**WORK REQUIRED**
Could you copy every record exactly, leaving the pictures behind?
== DATA FOR THIS TASK
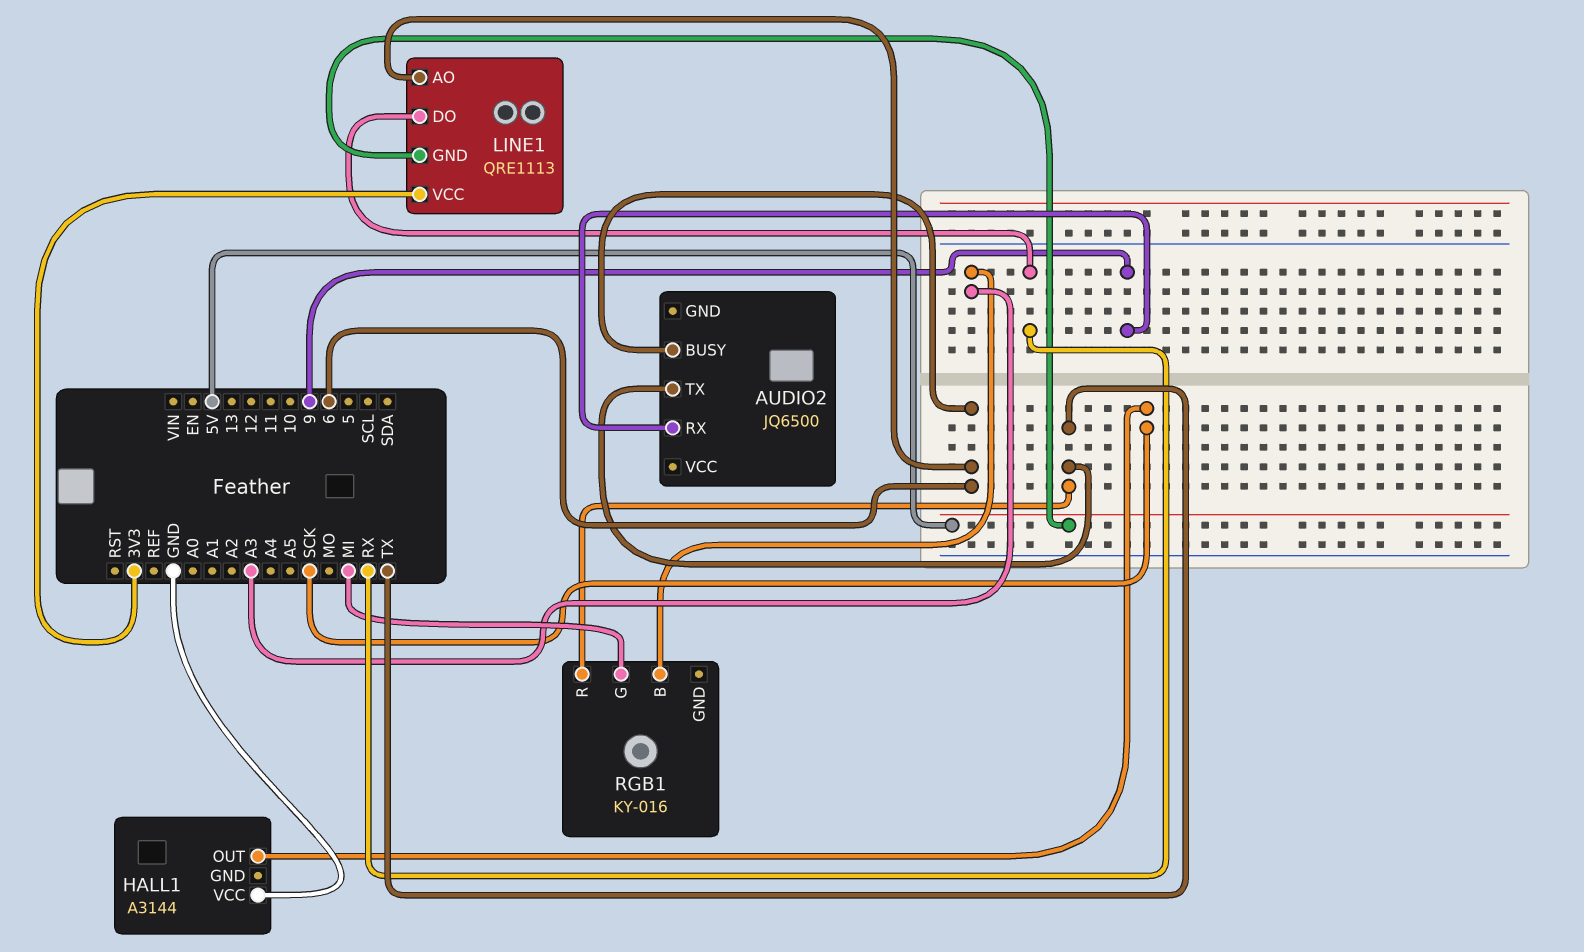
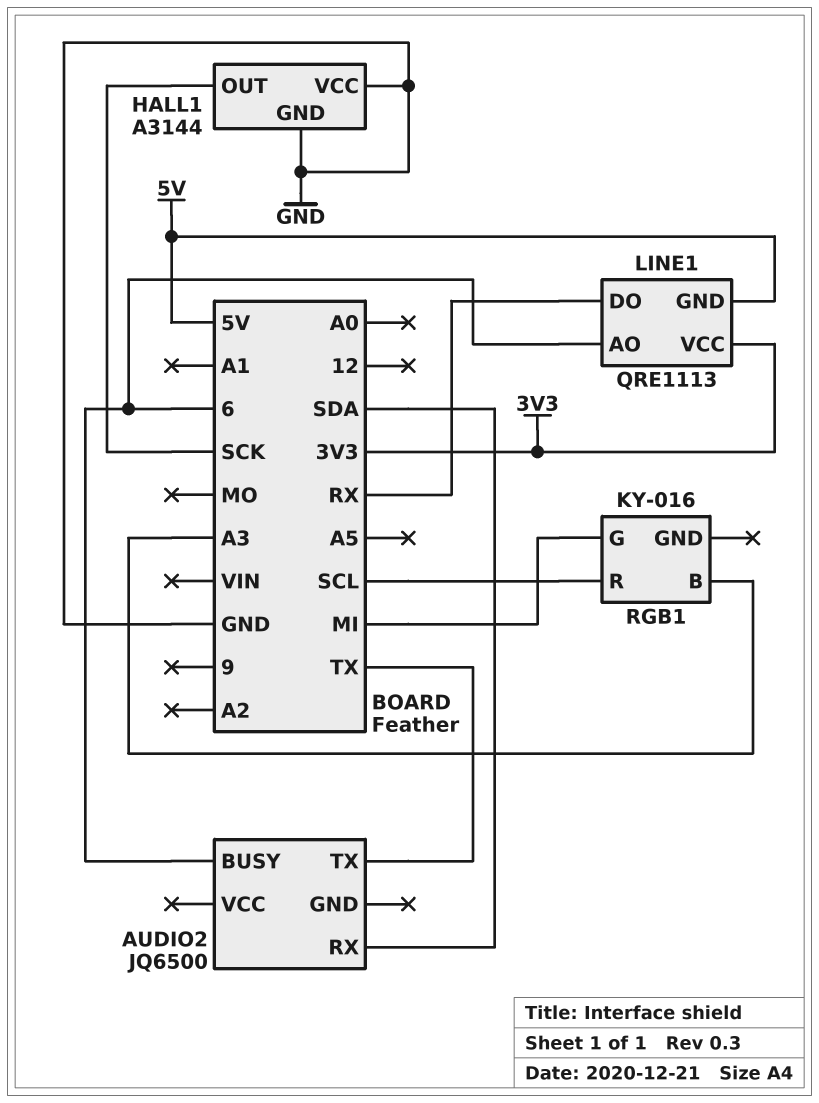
AUDIO2 pin RX: 9 -> SDA
HALL1 pin GND: none -> GND
RGB1 pin R: TX -> SCL

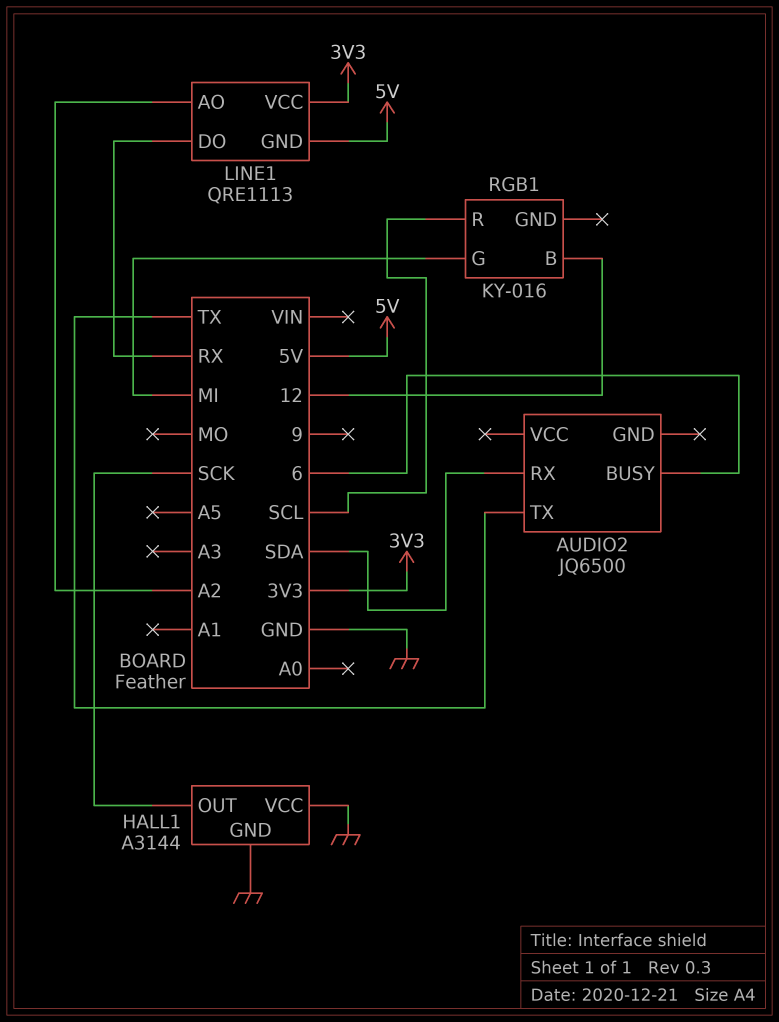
LINE1 pin AO: 6 -> A2
RGB1 pin B: A3 -> 12

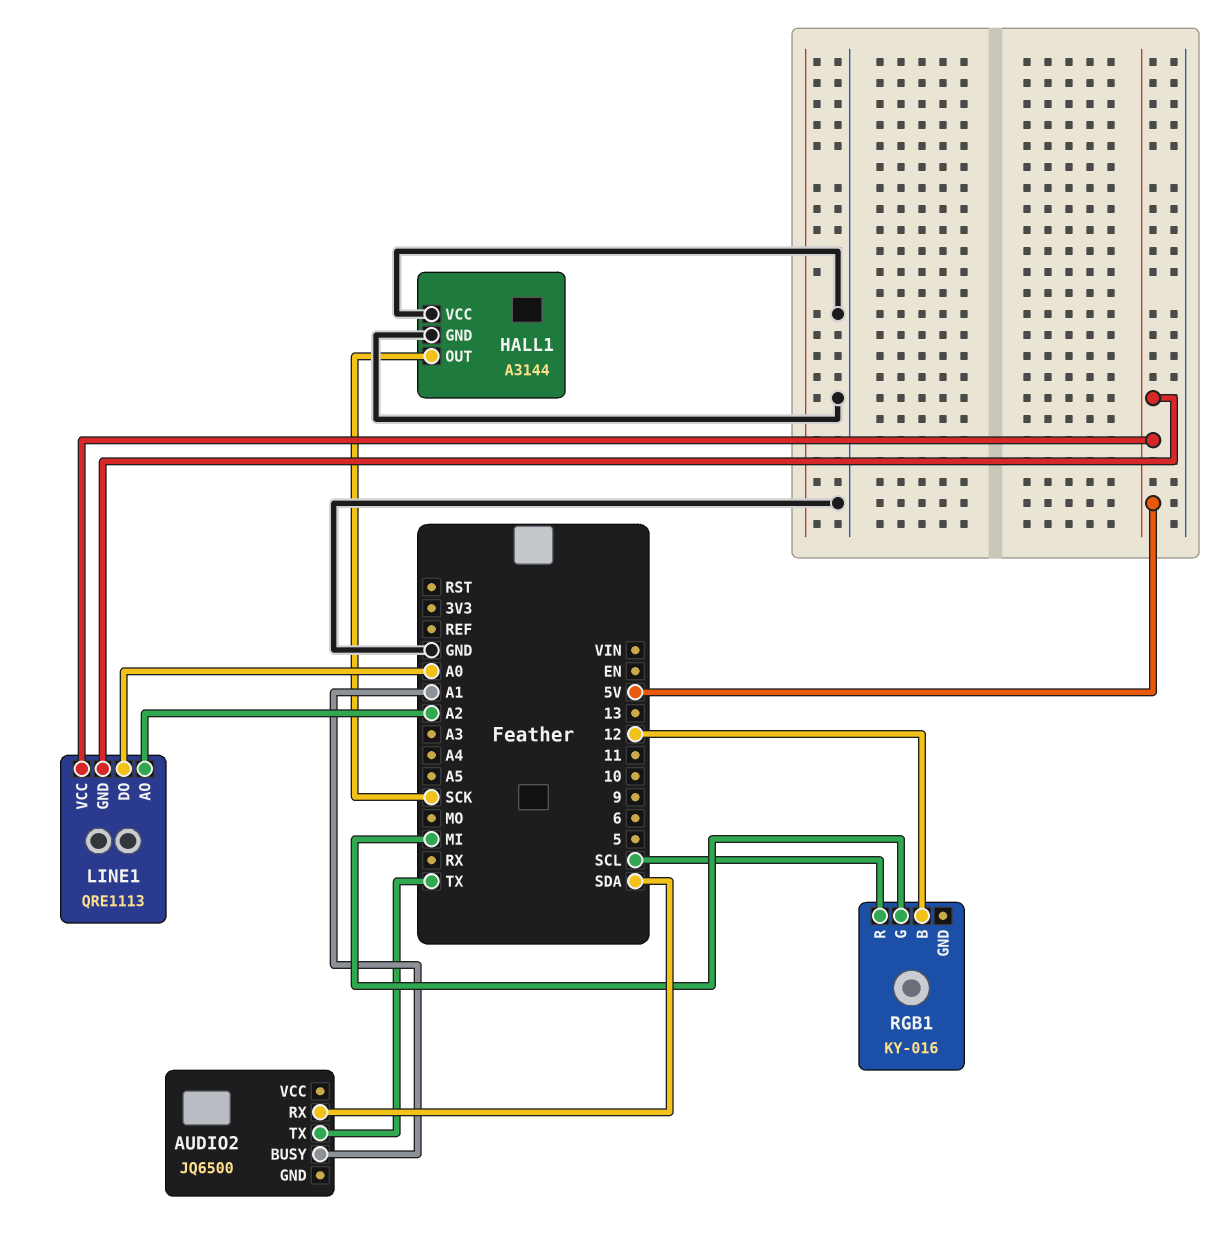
AUDIO2 pin BUSY: 6 -> A1
LINE1 pin DO: RX -> A0
LINE1 pin VCC: 3V3 -> 5V

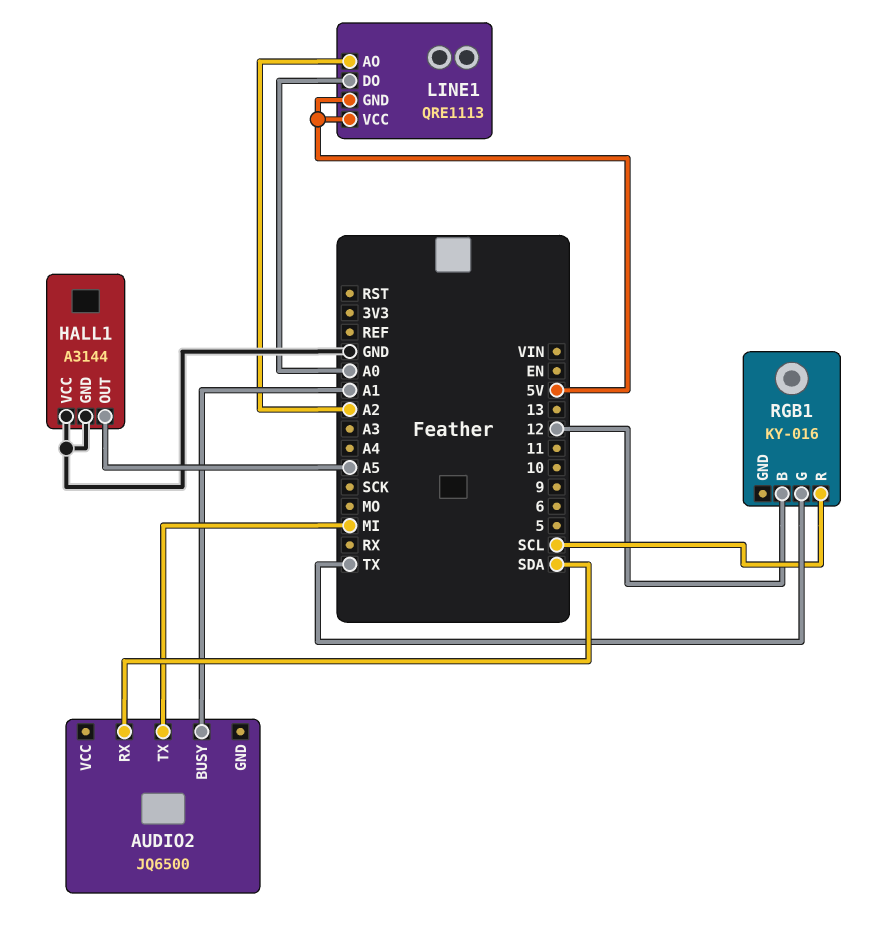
AUDIO2 pin TX: TX -> MI
HALL1 pin OUT: SCK -> A5
RGB1 pin G: MI -> TX

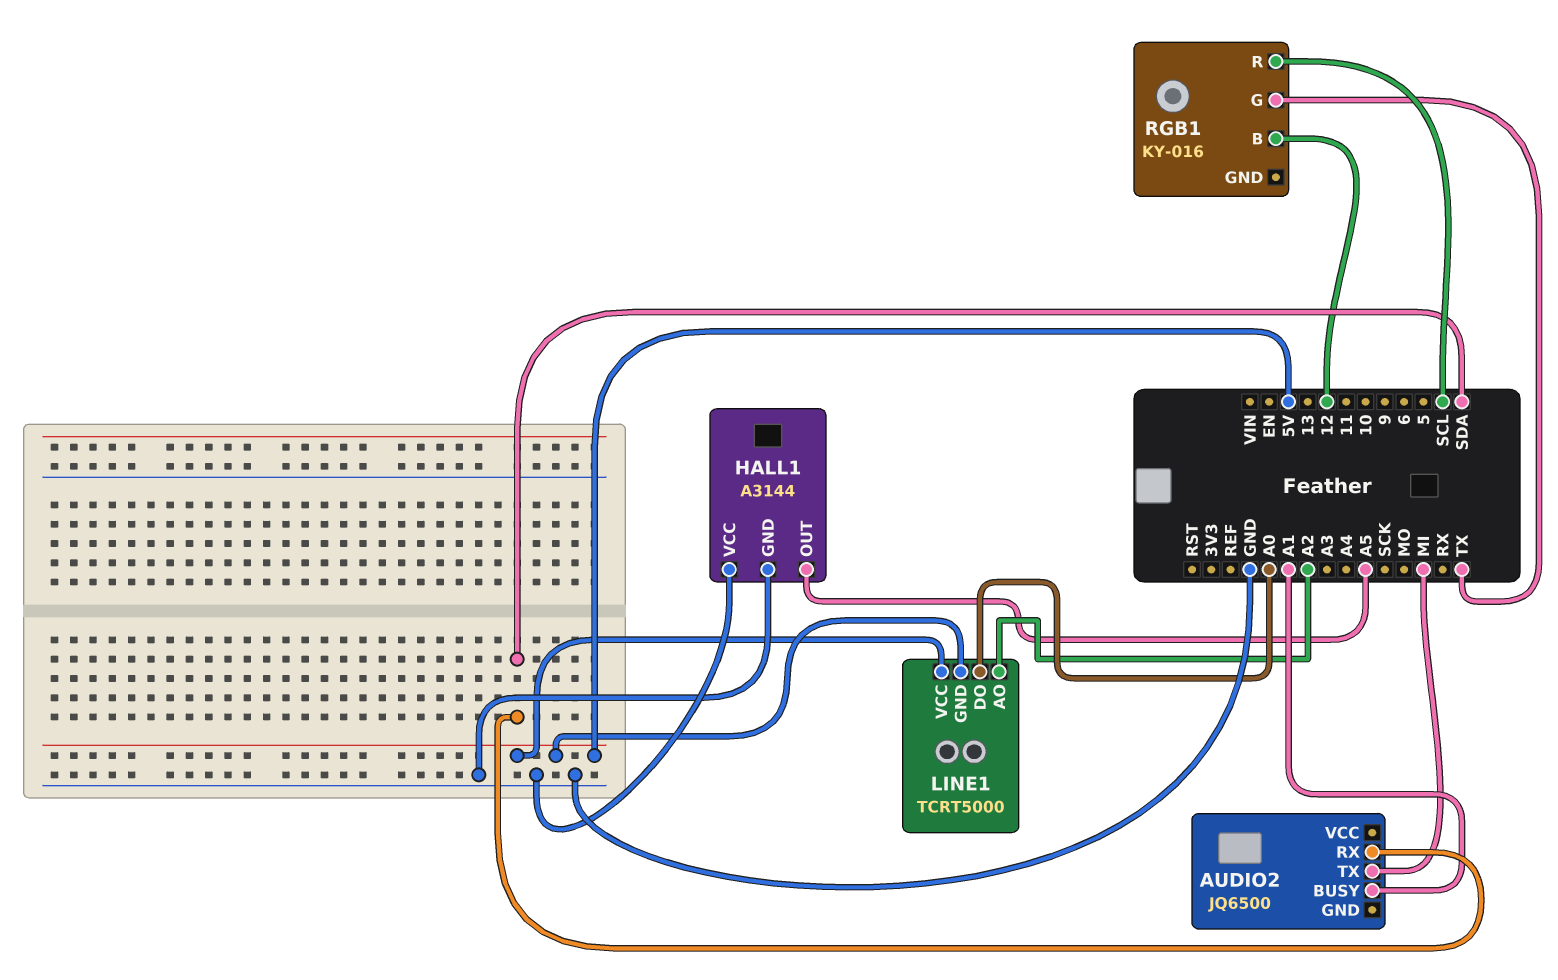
LINE1: QRE1113 -> TCRT5000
====
**ANSWER AREA**
AUDIO2 pin RX: 9 -> SDA
HALL1 pin GND: none -> GND
RGB1 pin R: TX -> SCL

LINE1 pin AO: 6 -> A2
RGB1 pin B: A3 -> 12

AUDIO2 pin BUSY: 6 -> A1
LINE1 pin DO: RX -> A0
LINE1 pin VCC: 3V3 -> 5V

AUDIO2 pin TX: TX -> MI
HALL1 pin OUT: SCK -> A5
RGB1 pin G: MI -> TX

LINE1: QRE1113 -> TCRT5000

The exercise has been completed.